Retype all entries exactly as they stand, excluding pictures.

Records from a dataset:
------------------------------------
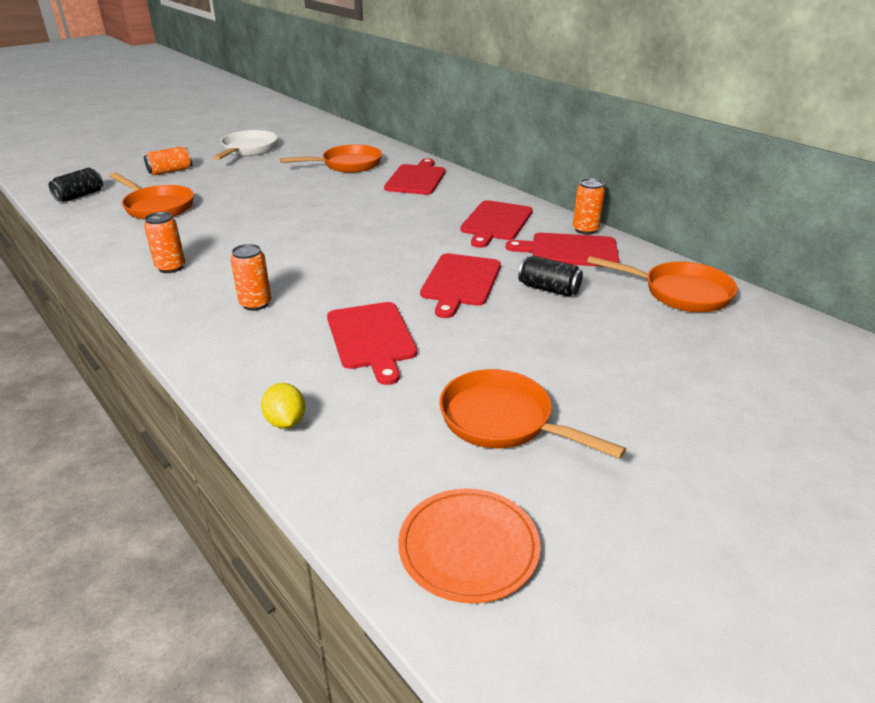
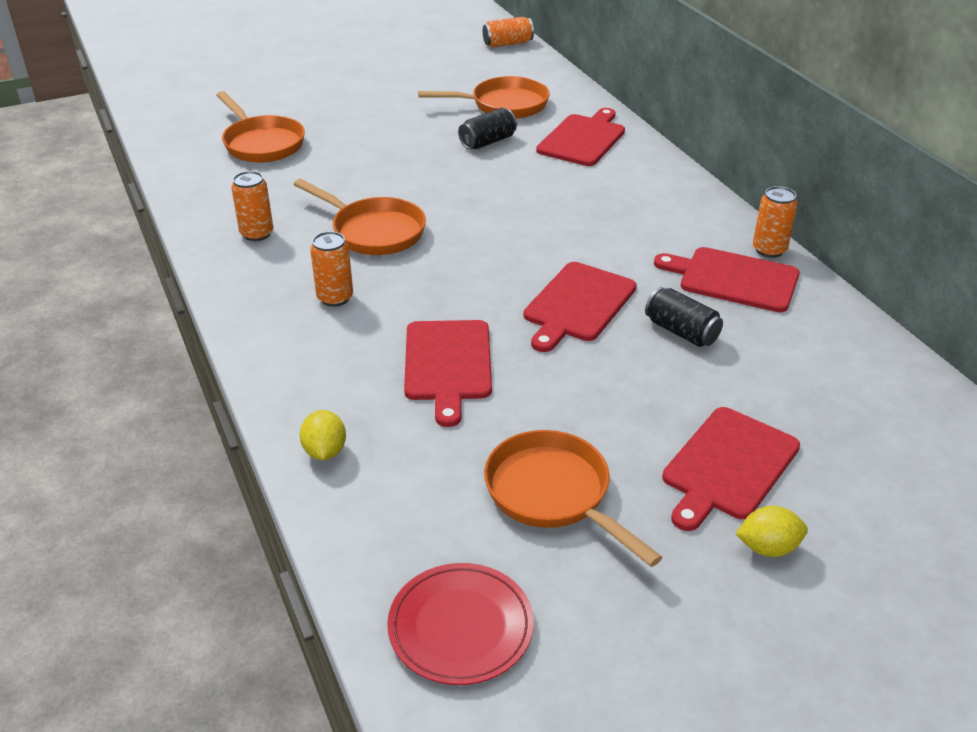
camera: 15 degrees right, 5 degrees up
(80, 196) = (181, 116): black can -> black can (488, 142)
(170, 171) = (289, 90): orange can -> orange can (507, 44)
(248, 150) = (389, 66): white pan -> none
(468, 547) = (460, 627): orange plate -> red plate
(495, 222) = (657, 222): red cutting board -> red cutting board (728, 466)
(680, 293) = (847, 363): orange pan -> orange pan (373, 231)
(695, 429) = (768, 547): none -> yellow lemon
------------------------------------
Reply:
camera: 15 degrees right, 5 degrees up
(80, 196) = (181, 116): black can -> black can (488, 142)
(170, 171) = (289, 90): orange can -> orange can (507, 44)
(248, 150) = (389, 66): white pan -> none
(468, 547) = (460, 627): orange plate -> red plate
(495, 222) = (657, 222): red cutting board -> red cutting board (728, 466)
(680, 293) = (847, 363): orange pan -> orange pan (373, 231)
(695, 429) = (768, 547): none -> yellow lemon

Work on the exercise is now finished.